··· Data listing ···

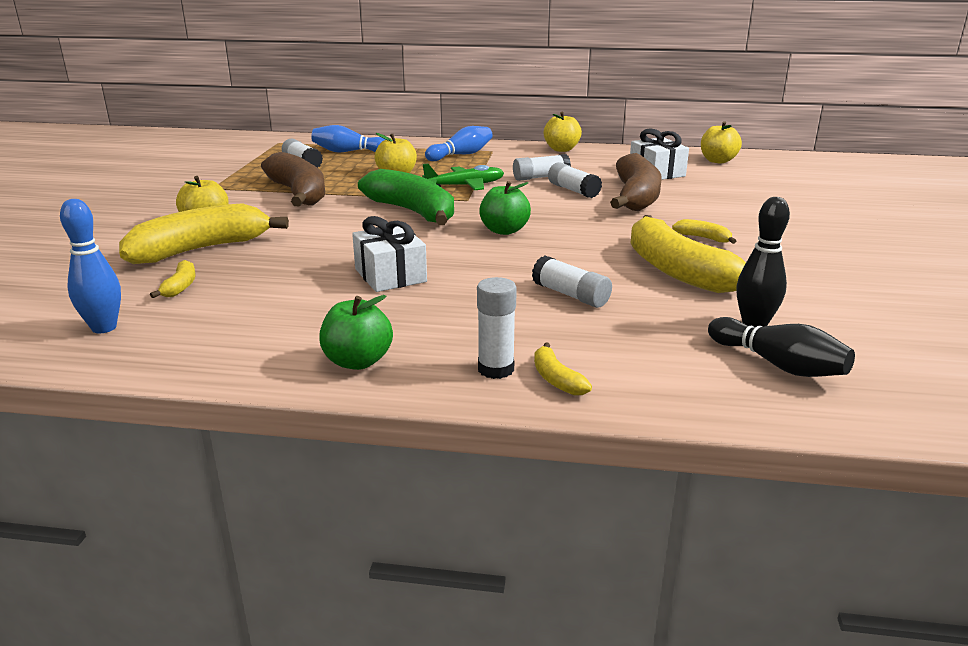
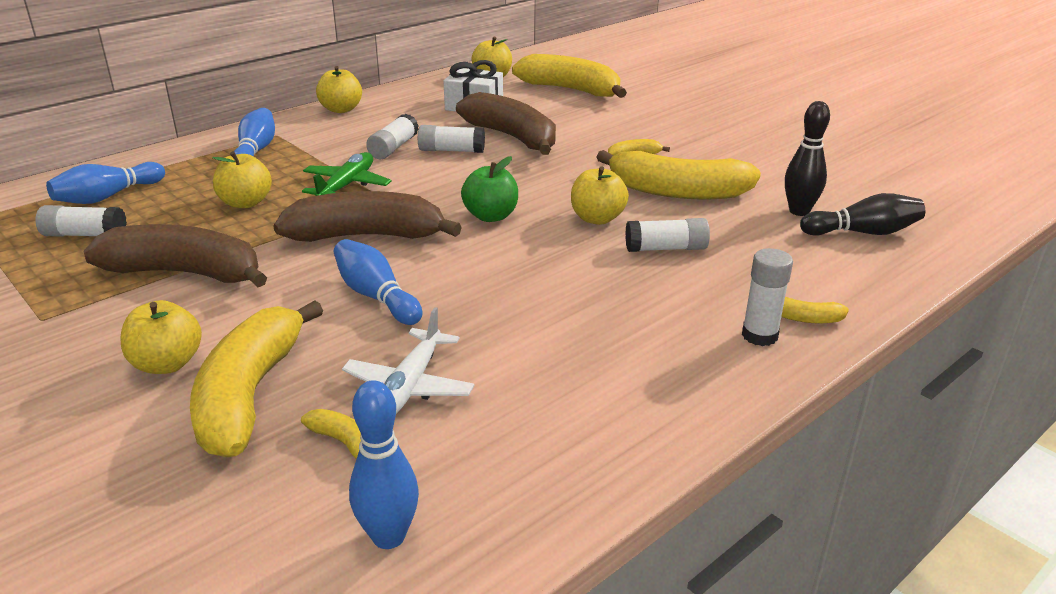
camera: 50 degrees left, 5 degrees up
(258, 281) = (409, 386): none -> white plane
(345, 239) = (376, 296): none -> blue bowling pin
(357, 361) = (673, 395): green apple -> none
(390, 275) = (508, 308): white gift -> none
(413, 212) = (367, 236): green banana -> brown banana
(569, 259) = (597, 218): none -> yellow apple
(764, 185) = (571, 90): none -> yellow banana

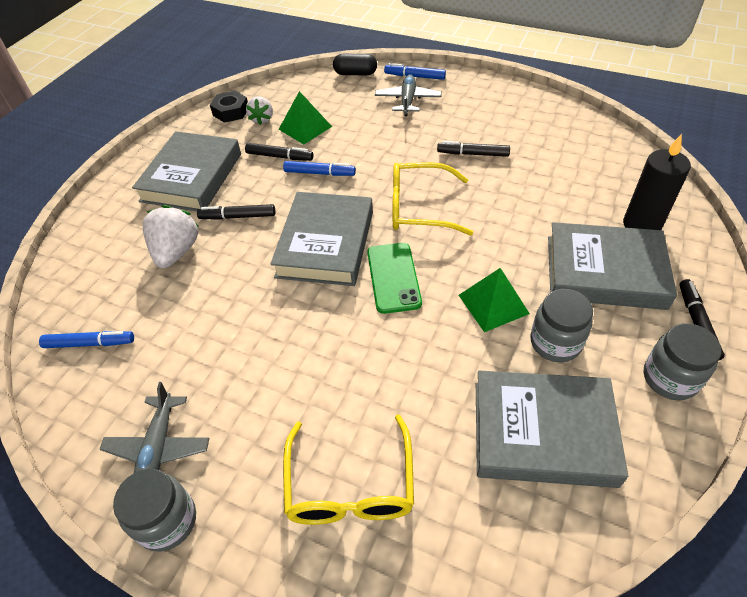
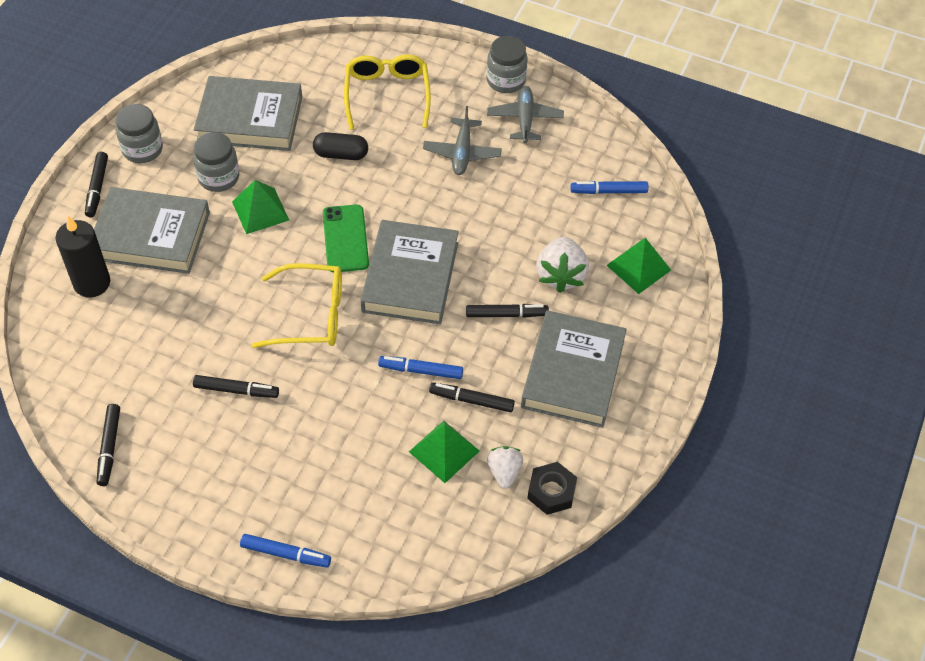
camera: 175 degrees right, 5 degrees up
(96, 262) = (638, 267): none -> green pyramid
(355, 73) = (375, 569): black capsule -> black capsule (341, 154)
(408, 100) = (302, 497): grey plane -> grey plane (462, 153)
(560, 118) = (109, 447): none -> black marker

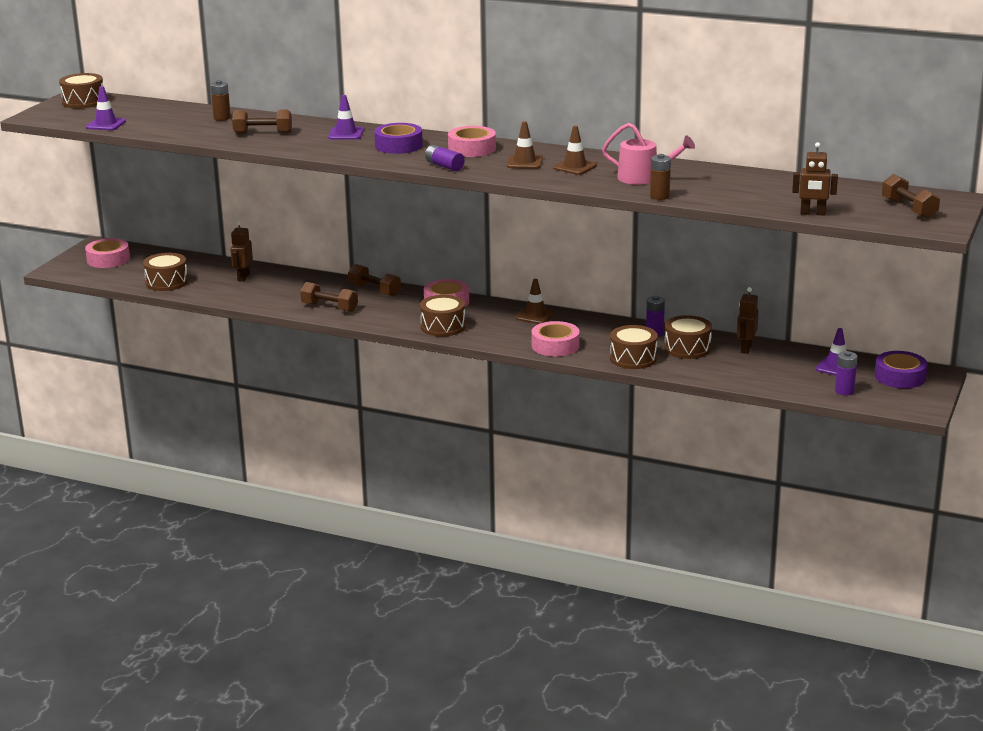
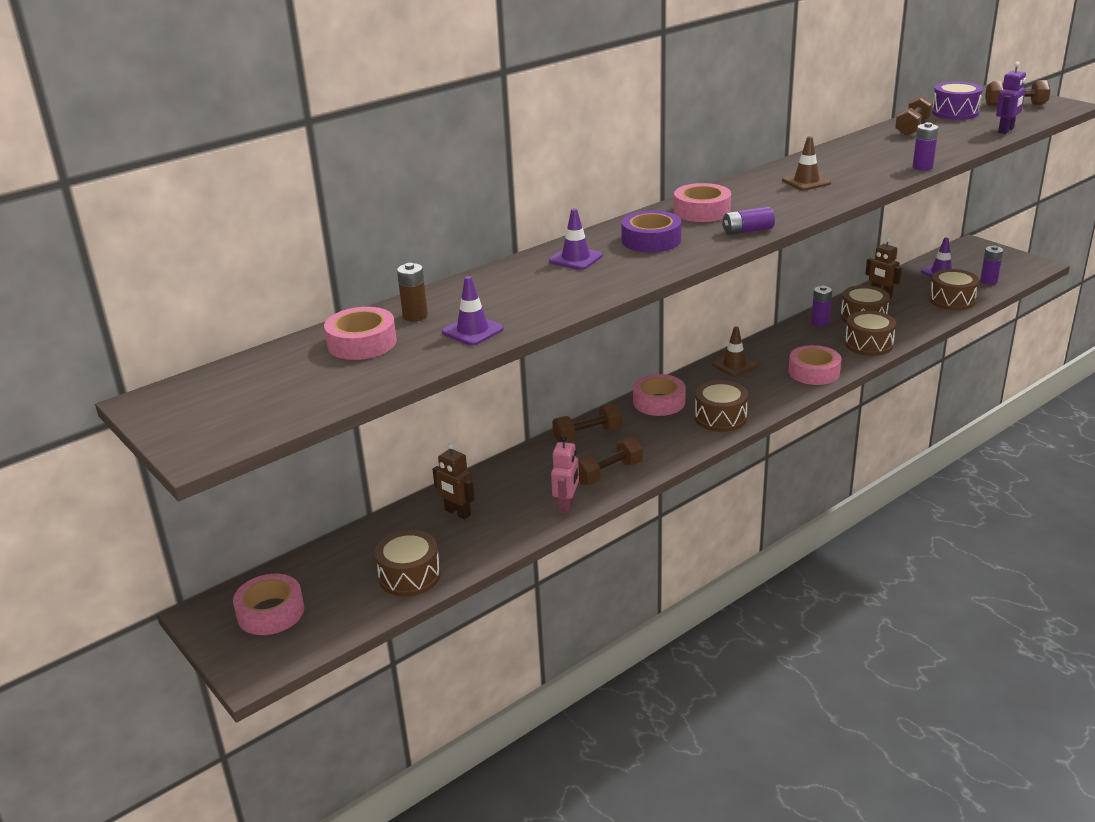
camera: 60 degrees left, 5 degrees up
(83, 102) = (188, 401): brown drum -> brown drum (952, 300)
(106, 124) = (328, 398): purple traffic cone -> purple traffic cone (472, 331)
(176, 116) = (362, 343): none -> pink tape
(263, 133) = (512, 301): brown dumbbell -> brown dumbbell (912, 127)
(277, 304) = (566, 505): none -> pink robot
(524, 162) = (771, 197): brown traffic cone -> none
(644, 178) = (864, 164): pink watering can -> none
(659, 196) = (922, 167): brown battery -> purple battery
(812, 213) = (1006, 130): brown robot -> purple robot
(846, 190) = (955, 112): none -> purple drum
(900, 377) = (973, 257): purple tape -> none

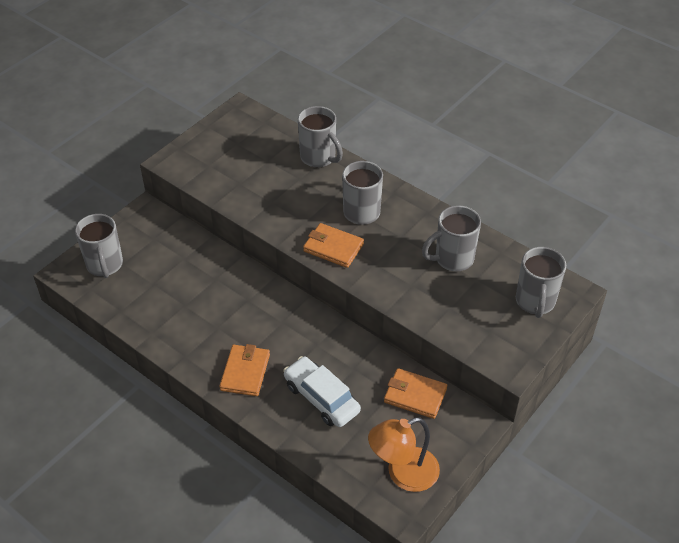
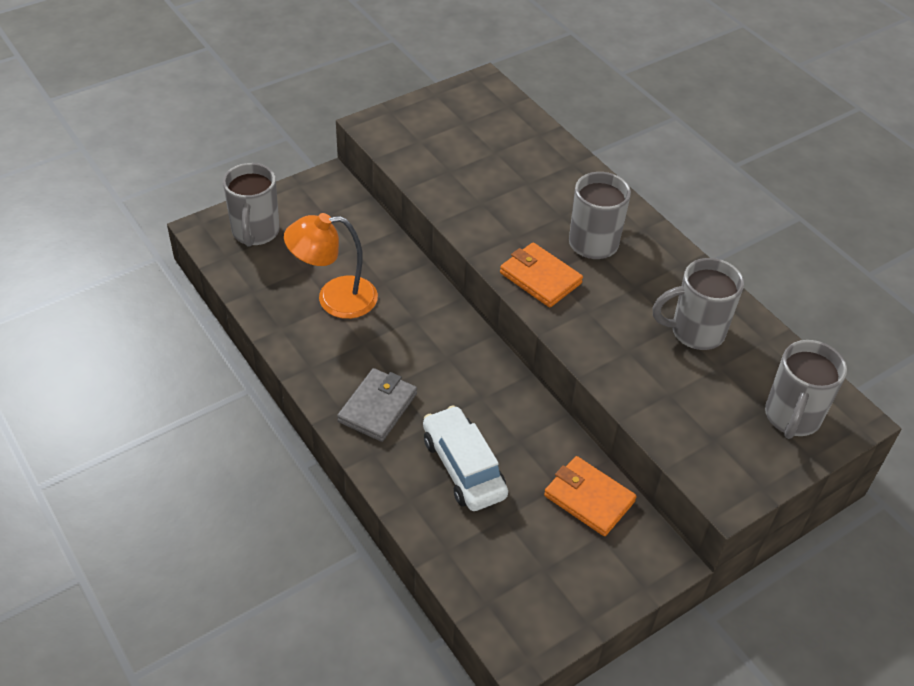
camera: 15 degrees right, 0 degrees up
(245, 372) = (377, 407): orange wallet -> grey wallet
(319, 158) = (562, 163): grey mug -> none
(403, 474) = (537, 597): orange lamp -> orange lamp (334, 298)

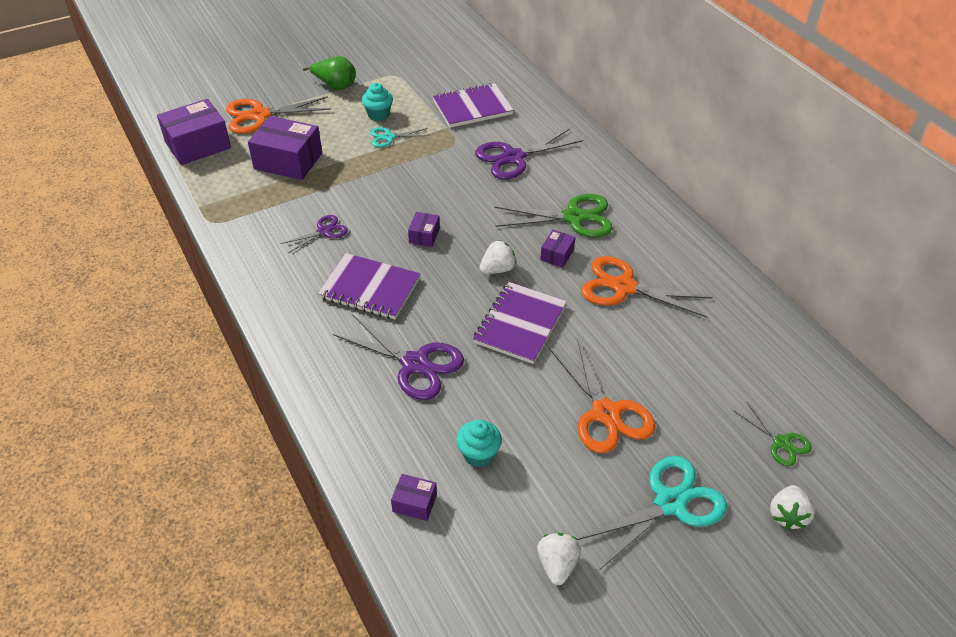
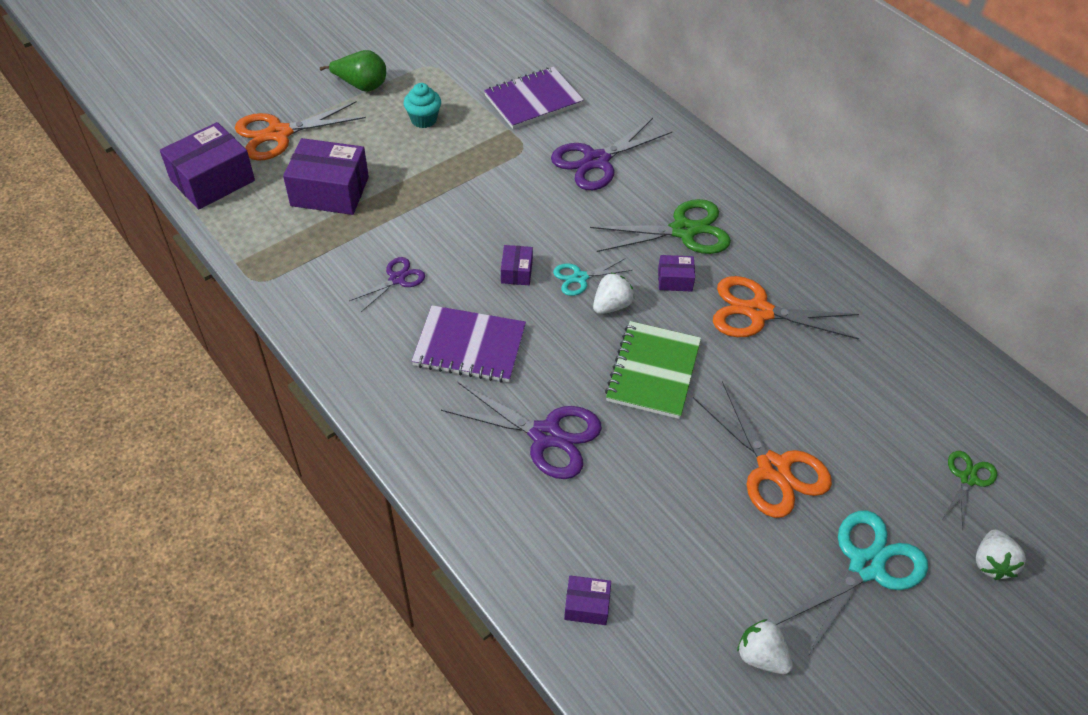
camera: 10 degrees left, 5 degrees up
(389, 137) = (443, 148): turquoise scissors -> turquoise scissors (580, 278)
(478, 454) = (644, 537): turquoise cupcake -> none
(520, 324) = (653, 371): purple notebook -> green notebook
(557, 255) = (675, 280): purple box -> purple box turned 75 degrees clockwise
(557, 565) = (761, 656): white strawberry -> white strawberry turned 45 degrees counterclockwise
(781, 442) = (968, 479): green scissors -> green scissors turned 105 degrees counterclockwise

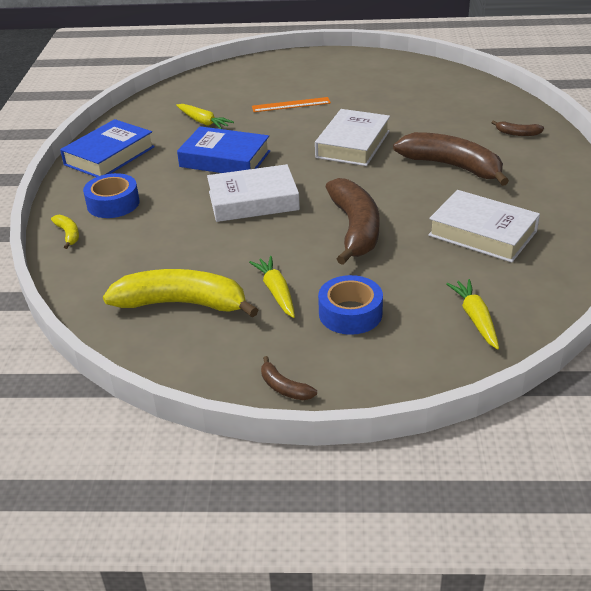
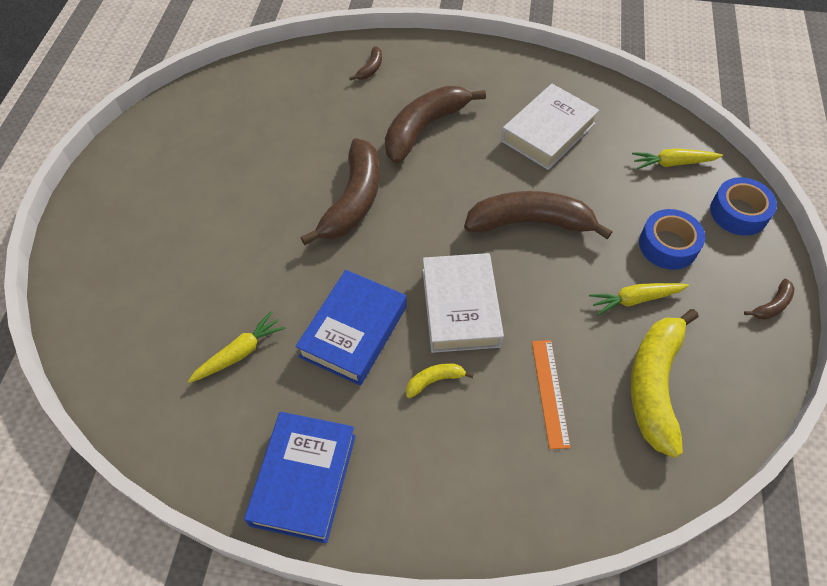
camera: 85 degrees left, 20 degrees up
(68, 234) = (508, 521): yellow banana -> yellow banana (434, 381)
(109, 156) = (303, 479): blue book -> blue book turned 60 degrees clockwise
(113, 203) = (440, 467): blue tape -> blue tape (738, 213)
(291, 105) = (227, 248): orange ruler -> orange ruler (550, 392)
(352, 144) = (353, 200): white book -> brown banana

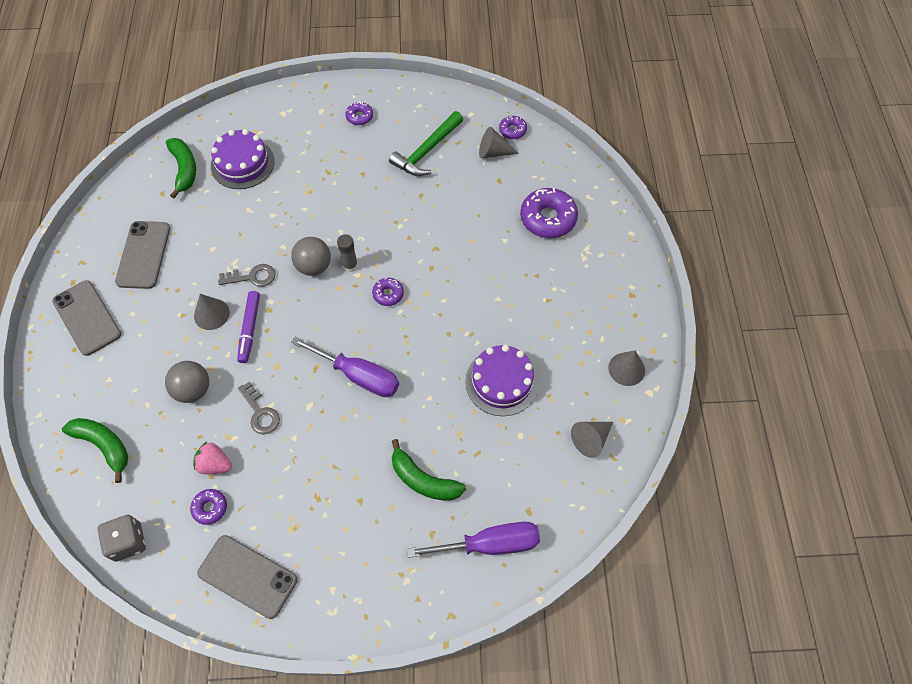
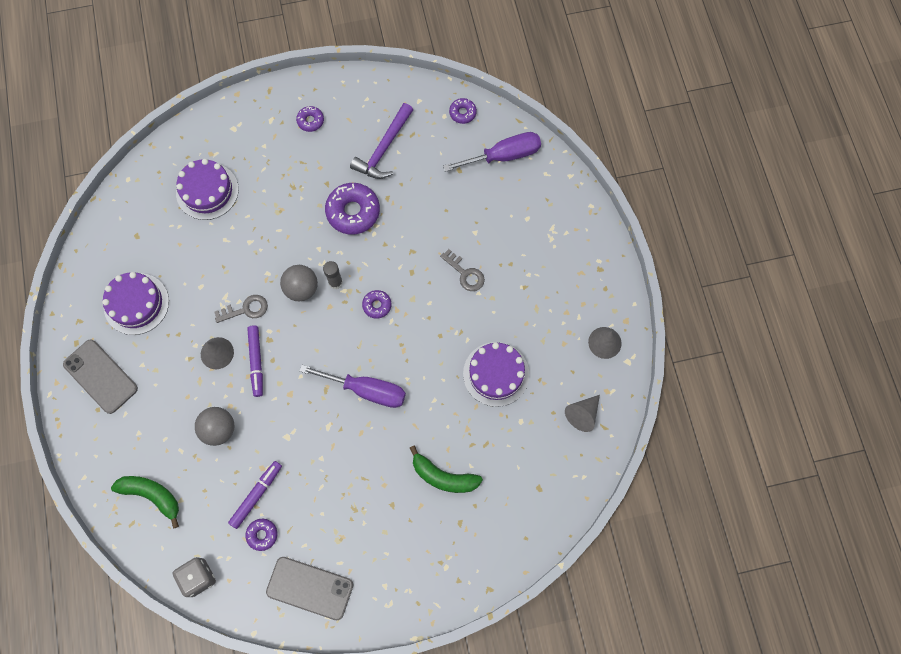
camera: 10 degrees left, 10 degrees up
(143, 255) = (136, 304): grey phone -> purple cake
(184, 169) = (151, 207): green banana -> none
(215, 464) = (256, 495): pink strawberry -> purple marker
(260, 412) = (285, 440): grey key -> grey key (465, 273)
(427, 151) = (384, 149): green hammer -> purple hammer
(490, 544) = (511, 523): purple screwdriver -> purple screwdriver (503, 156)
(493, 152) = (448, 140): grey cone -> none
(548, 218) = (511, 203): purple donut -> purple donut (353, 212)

···

Task prompt
The entries are to be transcribed word for word, without their images.

Answer to this task
camera: 50 degrees left, 5 degrees up
(258, 281) = (409, 386): none -> white plane
(345, 239) = (376, 296): none -> blue bowling pin
(357, 361) = (673, 395): green apple -> none
(390, 275) = (508, 308): white gift -> none
(413, 212) = (367, 236): green banana -> brown banana
(569, 259) = (597, 218): none -> yellow apple
(764, 185) = (571, 90): none -> yellow banana

camera: 175 degrees right, 5 degrees up
(96, 262) = (638, 267): none -> green pyramid
(355, 73) = (375, 569): black capsule -> black capsule (341, 154)
(408, 100) = (302, 497): grey plane -> grey plane (462, 153)
(560, 118) = (109, 447): none -> black marker

camera: 60 degrees left, 5 degrees up
(83, 102) = (188, 401): brown drum -> brown drum (952, 300)
(106, 124) = (328, 398): purple traffic cone -> purple traffic cone (472, 331)
(176, 116) = (362, 343): none -> pink tape
(263, 133) = (512, 301): brown dumbbell -> brown dumbbell (912, 127)
(277, 304) = (566, 505): none -> pink robot
(524, 162) = (771, 197): brown traffic cone -> none
(644, 178) = (864, 164): pink watering can -> none
(659, 196) = (922, 167): brown battery -> purple battery
(812, 213) = (1006, 130): brown robot -> purple robot
(846, 190) = (955, 112): none -> purple drum
(900, 377) = (973, 257): purple tape -> none

camera: 15 degrees right, 0 degrees up
(245, 372) = (377, 407): orange wallet -> grey wallet
(319, 158) = (562, 163): grey mug -> none
(403, 474) = (537, 597): orange lamp -> orange lamp (334, 298)

camera: 10 degrees left, 5 degrees up
(389, 137) = (443, 148): turquoise scissors -> turquoise scissors (580, 278)
(478, 454) = (644, 537): turquoise cupcake -> none
(520, 324) = (653, 371): purple notebook -> green notebook
(557, 255) = (675, 280): purple box -> purple box turned 75 degrees clockwise
(557, 565) = (761, 656): white strawberry -> white strawberry turned 45 degrees counterclockwise
(781, 442) = (968, 479): green scissors -> green scissors turned 105 degrees counterclockwise

camera: 85 degrees left, 20 degrees up
(68, 234) = (508, 521): yellow banana -> yellow banana (434, 381)
(109, 156) = (303, 479): blue book -> blue book turned 60 degrees clockwise
(113, 203) = (440, 467): blue tape -> blue tape (738, 213)
(291, 105) = (227, 248): orange ruler -> orange ruler (550, 392)
(352, 144) = (353, 200): white book -> brown banana

camera: 10 degrees left, 10 degrees up
(143, 255) = (136, 304): grey phone -> purple cake
(184, 169) = (151, 207): green banana -> none
(215, 464) = (256, 495): pink strawberry -> purple marker
(260, 412) = (285, 440): grey key -> grey key (465, 273)
(427, 151) = (384, 149): green hammer -> purple hammer
(490, 544) = (511, 523): purple screwdriver -> purple screwdriver (503, 156)
(493, 152) = (448, 140): grey cone -> none
(548, 218) = (511, 203): purple donut -> purple donut (353, 212)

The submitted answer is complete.